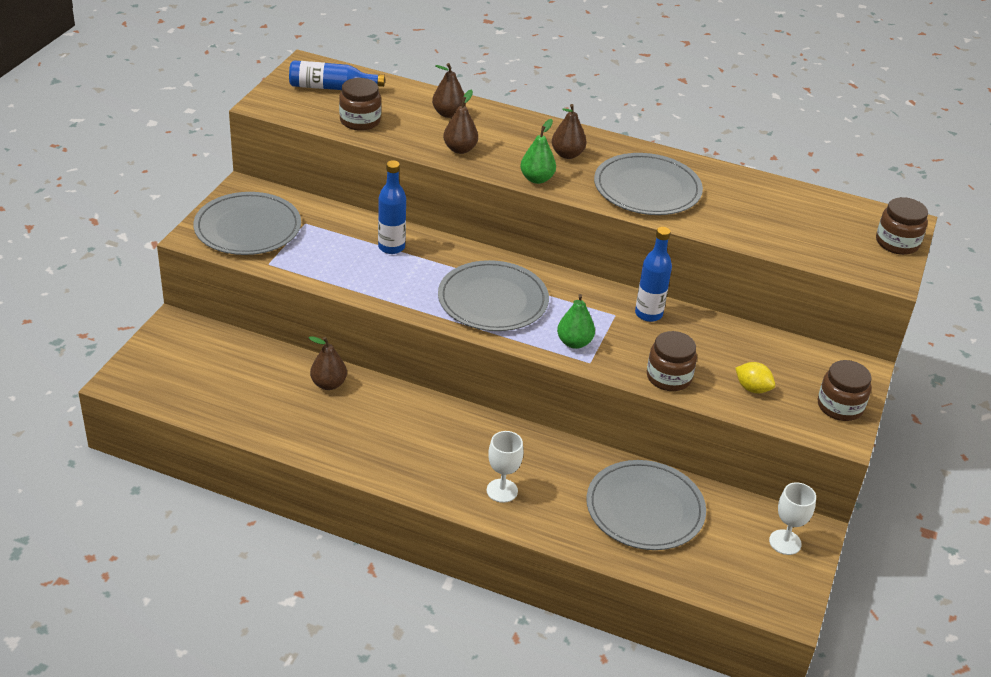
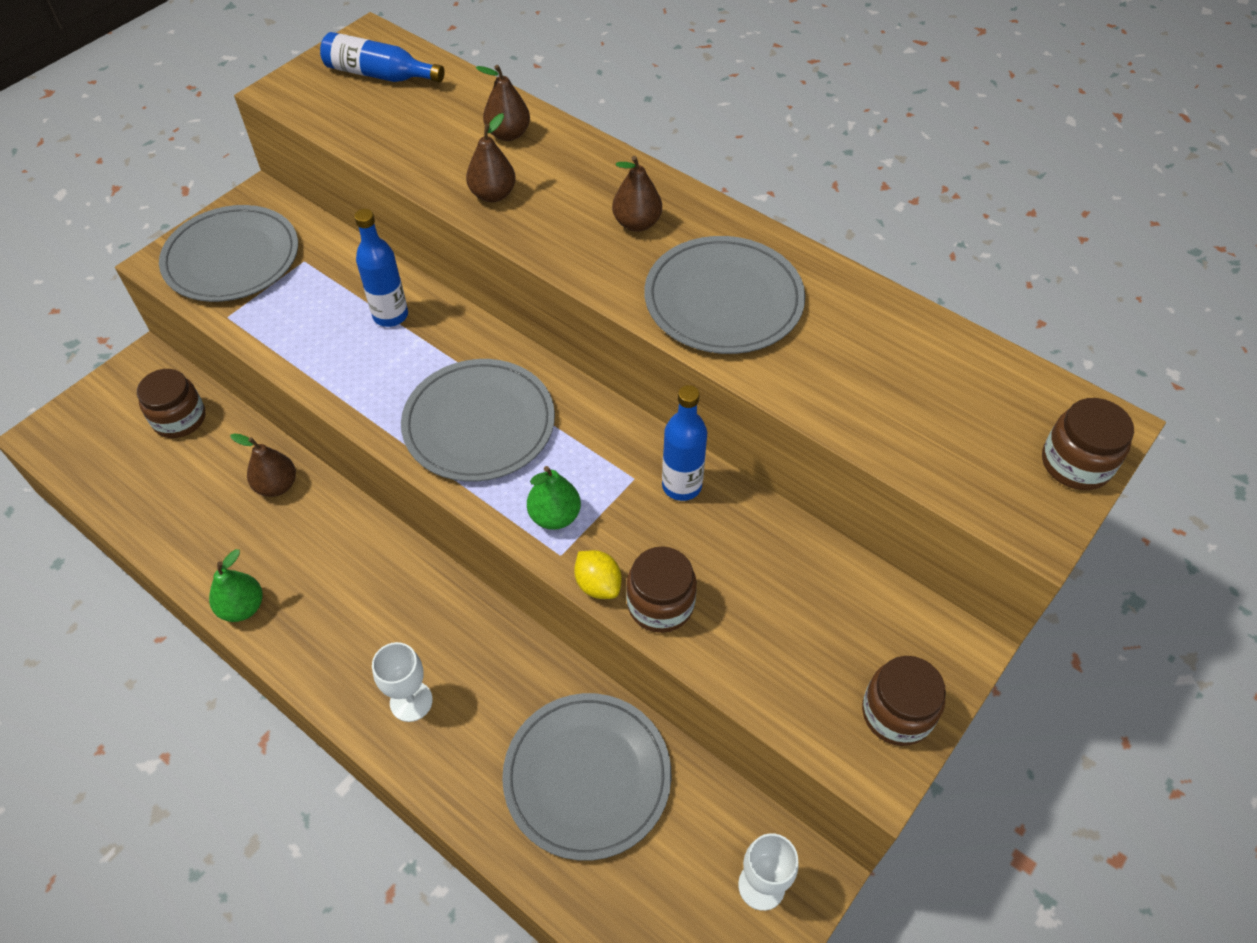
camera: 20 degrees right, 15 degrees up
(360, 121) = (386, 131): brown jar -> brown jar (179, 419)
(537, 179) = (573, 259): green pear -> green pear (242, 607)
(752, 388) = (775, 650): yellow lemon -> yellow lemon (598, 585)

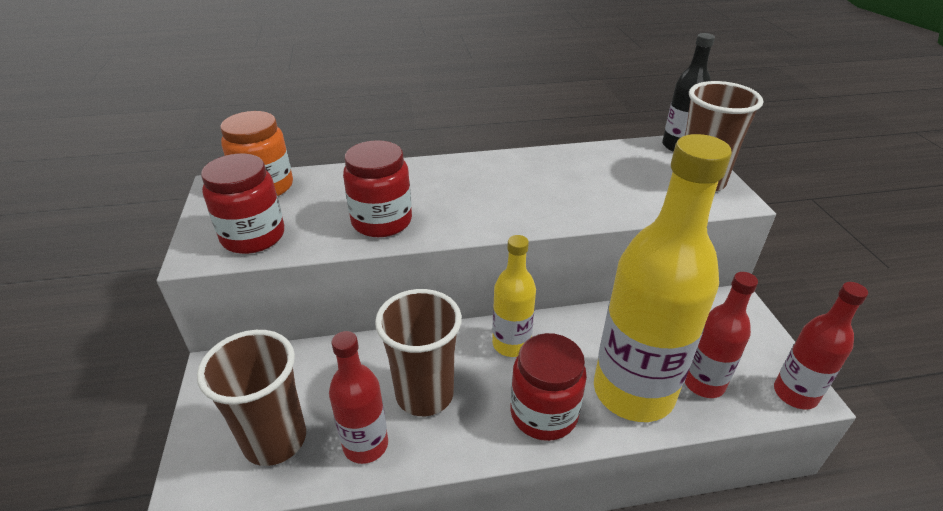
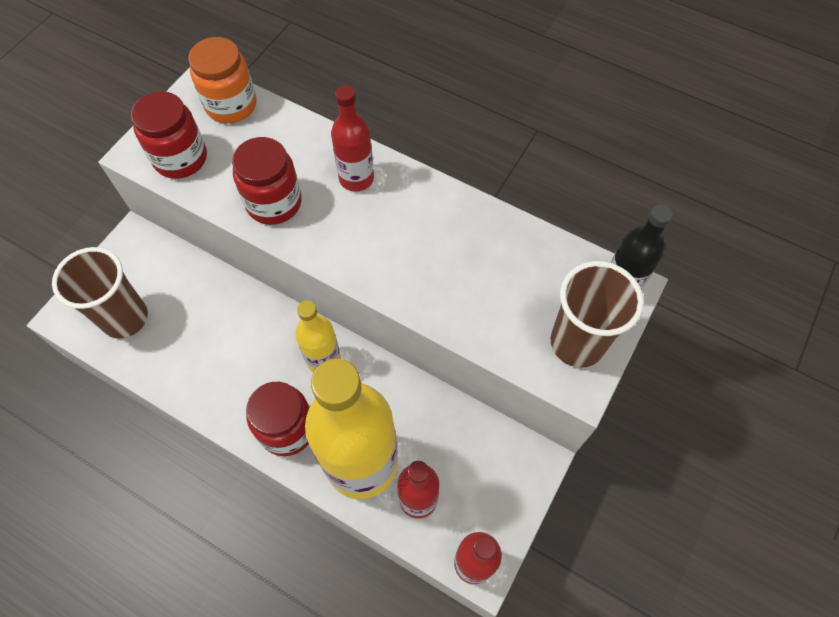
camera: 40 degrees right, 25 degrees up
(365, 445) = (167, 362): red bottle -> red bottle (356, 178)
(424, 394) = (231, 354): brown cup -> none

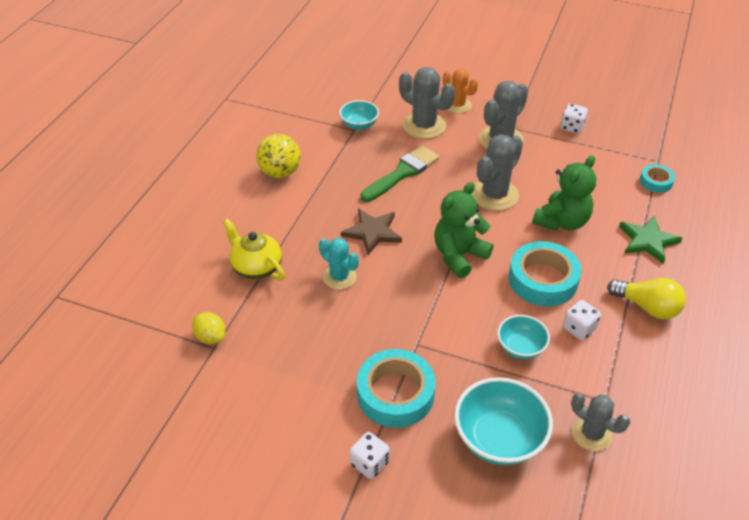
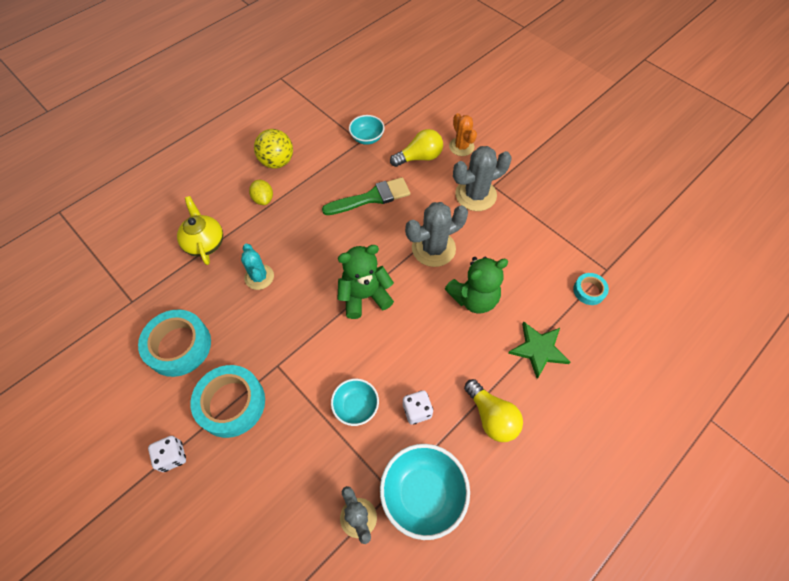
camera: 25 degrees right, 15 degrees up
(211, 337) = (135, 291): yellow lemon -> yellow lemon (263, 199)
(372, 232) = (311, 245): brown star -> none
(424, 126) = (419, 157): grey cactus -> yellow light bulb
(499, 438) = (281, 484): turquoise bowl -> turquoise bowl (423, 494)
(542, 280) = (418, 349): turquoise tape -> turquoise tape (179, 346)
(572, 127) = (548, 204): white dice -> none

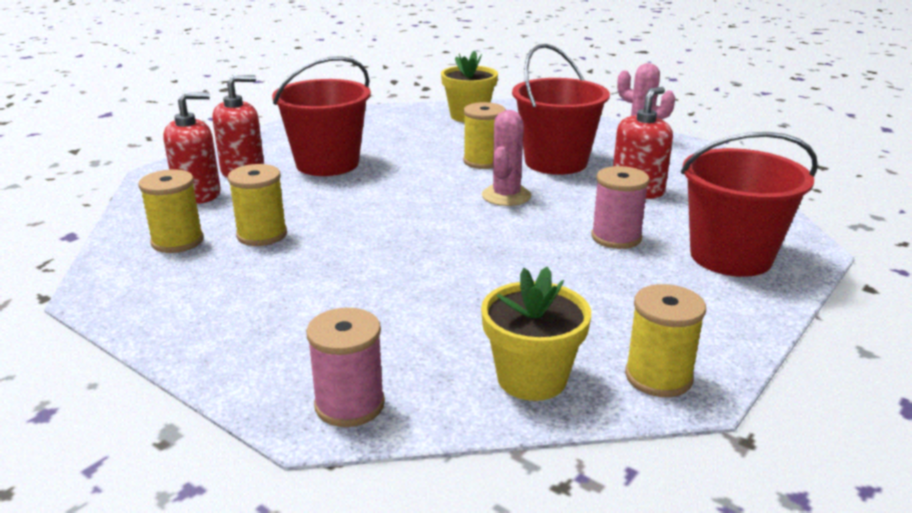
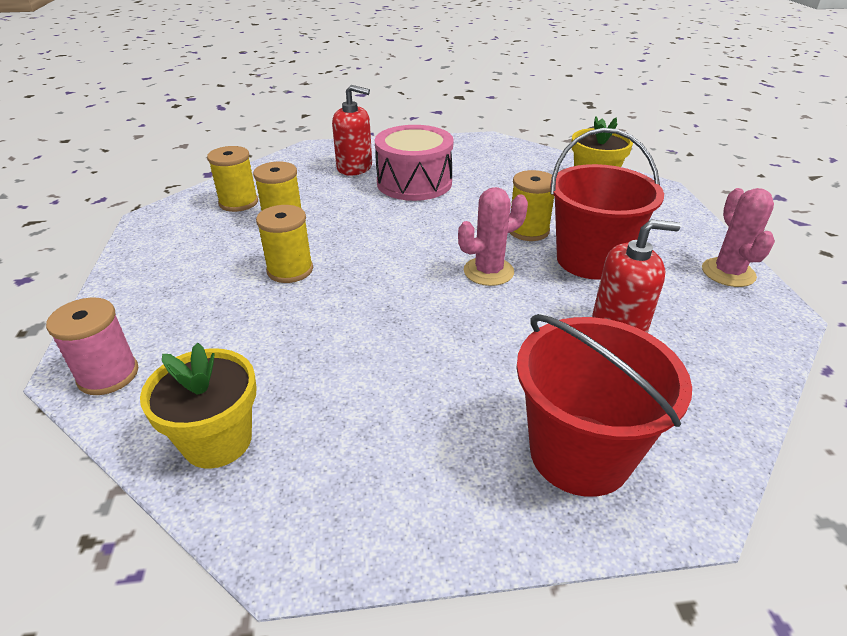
camera: 45 degrees right, 10 degrees up
(198, 194) = (304, 173): red soap dispenser -> none
(327, 163) = (414, 183): red bucket -> pink drum
(616, 237) = (506, 363): pink spool -> none
(658, 377) = (290, 517): yellow spool -> yellow spool (290, 270)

■ WORK TO BE COMPLETED ■
Go through the records and repeat each one exactly, skipping anything that is a picture.

■ TASK RESULT ■
camera: 20 degrees right, 15 degrees up
(360, 121) = (386, 131): brown jar -> brown jar (179, 419)
(537, 179) = (573, 259): green pear -> green pear (242, 607)
(752, 388) = (775, 650): yellow lemon -> yellow lemon (598, 585)

camera: 40 degrees right, 25 degrees up
(365, 445) = (167, 362): red bottle -> red bottle (356, 178)
(424, 394) = (231, 354): brown cup -> none

camera: 25 degrees right, 15 degrees up
(211, 337) = (135, 291): yellow lemon -> yellow lemon (263, 199)
(372, 232) = (311, 245): brown star -> none
(424, 126) = (419, 157): grey cactus -> yellow light bulb
(499, 438) = (281, 484): turquoise bowl -> turquoise bowl (423, 494)
(542, 280) = (418, 349): turquoise tape -> turquoise tape (179, 346)
(572, 127) = (548, 204): white dice -> none

camera: 45 degrees right, 10 degrees up
(198, 194) = (304, 173): red soap dispenser -> none
(327, 163) = (414, 183): red bucket -> pink drum
(616, 237) = (506, 363): pink spool -> none
(658, 377) = (290, 517): yellow spool -> yellow spool (290, 270)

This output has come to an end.